Saved data entries:
--- Start ---

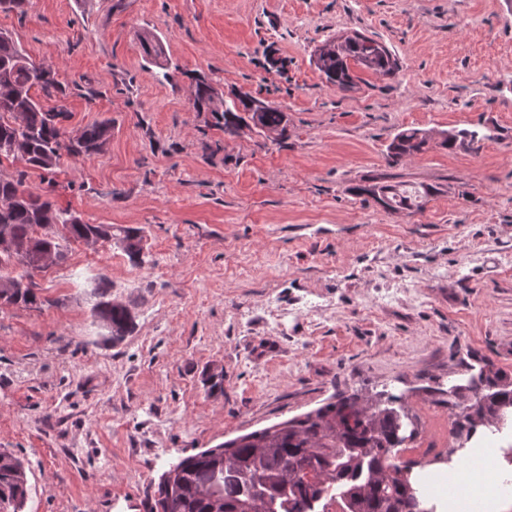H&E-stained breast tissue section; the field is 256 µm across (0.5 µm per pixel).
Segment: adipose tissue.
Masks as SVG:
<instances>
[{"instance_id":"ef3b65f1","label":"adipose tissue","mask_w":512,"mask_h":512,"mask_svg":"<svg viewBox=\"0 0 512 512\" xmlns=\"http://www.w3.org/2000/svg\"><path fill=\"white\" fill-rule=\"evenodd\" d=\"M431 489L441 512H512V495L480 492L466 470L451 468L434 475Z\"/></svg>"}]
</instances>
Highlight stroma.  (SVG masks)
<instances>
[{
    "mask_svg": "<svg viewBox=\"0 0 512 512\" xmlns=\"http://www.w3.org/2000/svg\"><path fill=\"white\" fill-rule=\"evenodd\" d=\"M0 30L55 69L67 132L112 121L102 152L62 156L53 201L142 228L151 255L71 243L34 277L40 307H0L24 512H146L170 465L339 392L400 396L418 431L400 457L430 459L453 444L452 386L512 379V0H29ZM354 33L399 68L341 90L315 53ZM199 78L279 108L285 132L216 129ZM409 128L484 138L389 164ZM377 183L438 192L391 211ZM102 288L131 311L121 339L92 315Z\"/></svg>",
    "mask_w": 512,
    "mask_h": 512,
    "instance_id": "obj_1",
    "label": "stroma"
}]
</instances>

--- End ---

DIRECTIONS:
Strip out the images, then output the records above word for word.

OUTPUT OF THE TASK:
H&E-stained breast tissue section; the field is 256 µm across (0.5 µm per pixel).
Segment: adipose tissue.
Masks as SVG:
<instances>
[{"instance_id":"ef3b65f1","label":"adipose tissue","mask_w":512,"mask_h":512,"mask_svg":"<svg viewBox=\"0 0 512 512\" xmlns=\"http://www.w3.org/2000/svg\"><path fill=\"white\" fill-rule=\"evenodd\" d=\"M431 489L441 512H512V495L480 492L466 470L451 468L434 475Z\"/></svg>"}]
</instances>
Highlight stroma.  (SVG masks)
<instances>
[{
    "mask_svg": "<svg viewBox=\"0 0 512 512\" xmlns=\"http://www.w3.org/2000/svg\"><path fill=\"white\" fill-rule=\"evenodd\" d=\"M0 30L55 69L67 132L112 121L102 152L62 156L53 201L142 228L151 255L71 243L34 277L40 307H0L24 512H146L170 465L339 392L400 396L418 431L400 457L430 459L453 444L452 386L512 379V0H29ZM354 33L399 68L341 90L315 53ZM199 78L279 108L285 132L216 129ZM409 128L484 138L389 164ZM377 183L438 192L391 211ZM102 288L131 311L121 339L92 315Z\"/></svg>",
    "mask_w": 512,
    "mask_h": 512,
    "instance_id": "obj_1",
    "label": "stroma"
}]
</instances>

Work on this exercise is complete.